◆ **Records supplied**:
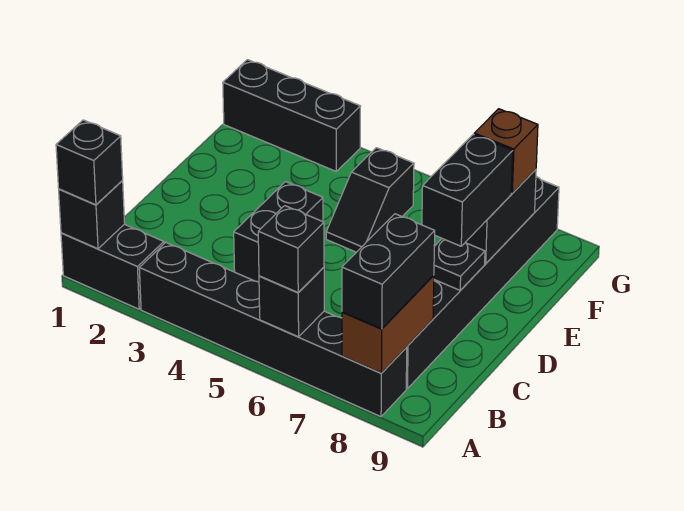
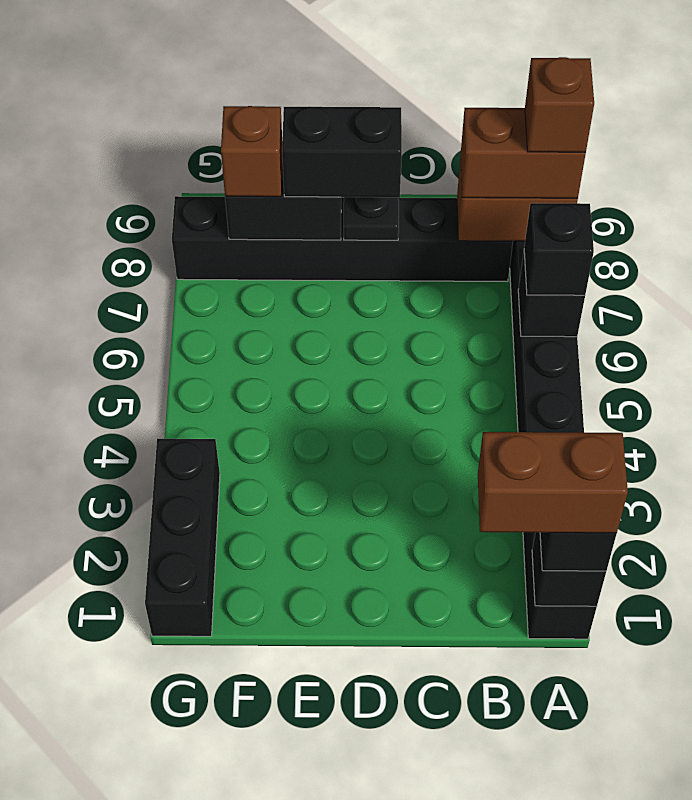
none -> brown brick A1:B1 level 4
black brick A8:B8 level 3 -> brown brick A8:B8 level 3
none -> brown brick A8 level 4
black brick C4:D4 level 1 -> none
black slope E5:F5 level 1 top F -> none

◆ **Assignment**: Please retype the records above exactly, excluding every picture.

◆ **Reply**:
none -> brown brick A1:B1 level 4
black brick A8:B8 level 3 -> brown brick A8:B8 level 3
none -> brown brick A8 level 4
black brick C4:D4 level 1 -> none
black slope E5:F5 level 1 top F -> none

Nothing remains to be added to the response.